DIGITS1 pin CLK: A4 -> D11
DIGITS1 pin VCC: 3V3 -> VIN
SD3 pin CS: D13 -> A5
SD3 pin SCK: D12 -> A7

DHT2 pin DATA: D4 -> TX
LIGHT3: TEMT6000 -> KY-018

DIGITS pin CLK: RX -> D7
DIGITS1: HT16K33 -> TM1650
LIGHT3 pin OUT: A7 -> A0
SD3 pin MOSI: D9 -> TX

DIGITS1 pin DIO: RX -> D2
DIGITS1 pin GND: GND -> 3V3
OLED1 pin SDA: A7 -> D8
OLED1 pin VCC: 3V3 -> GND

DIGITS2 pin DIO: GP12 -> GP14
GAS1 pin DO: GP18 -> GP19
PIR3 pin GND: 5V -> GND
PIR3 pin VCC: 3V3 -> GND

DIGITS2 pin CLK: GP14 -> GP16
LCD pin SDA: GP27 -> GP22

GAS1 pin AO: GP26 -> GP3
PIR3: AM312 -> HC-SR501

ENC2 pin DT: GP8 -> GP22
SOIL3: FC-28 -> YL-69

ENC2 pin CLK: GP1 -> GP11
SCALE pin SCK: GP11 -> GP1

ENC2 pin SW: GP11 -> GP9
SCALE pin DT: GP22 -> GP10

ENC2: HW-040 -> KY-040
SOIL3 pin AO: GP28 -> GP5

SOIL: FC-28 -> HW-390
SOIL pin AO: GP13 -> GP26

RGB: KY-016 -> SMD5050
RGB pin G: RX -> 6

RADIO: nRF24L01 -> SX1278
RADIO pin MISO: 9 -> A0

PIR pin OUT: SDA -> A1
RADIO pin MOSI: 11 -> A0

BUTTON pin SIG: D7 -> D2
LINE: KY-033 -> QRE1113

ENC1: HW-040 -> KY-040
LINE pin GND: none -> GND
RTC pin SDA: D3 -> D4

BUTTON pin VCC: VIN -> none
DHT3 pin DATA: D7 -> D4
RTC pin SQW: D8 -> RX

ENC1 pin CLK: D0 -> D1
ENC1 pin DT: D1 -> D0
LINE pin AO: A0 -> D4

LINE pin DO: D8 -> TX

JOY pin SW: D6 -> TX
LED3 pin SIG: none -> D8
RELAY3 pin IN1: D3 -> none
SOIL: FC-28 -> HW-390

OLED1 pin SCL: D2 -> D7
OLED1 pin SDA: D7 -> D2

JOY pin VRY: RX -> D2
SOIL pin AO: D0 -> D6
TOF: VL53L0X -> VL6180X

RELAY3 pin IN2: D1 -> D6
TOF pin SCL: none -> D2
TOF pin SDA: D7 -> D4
**********
**Task details**
To answer, report how many lines of the listing contain the word "SCALE", as a number with nothing else.

**Response to this task**
2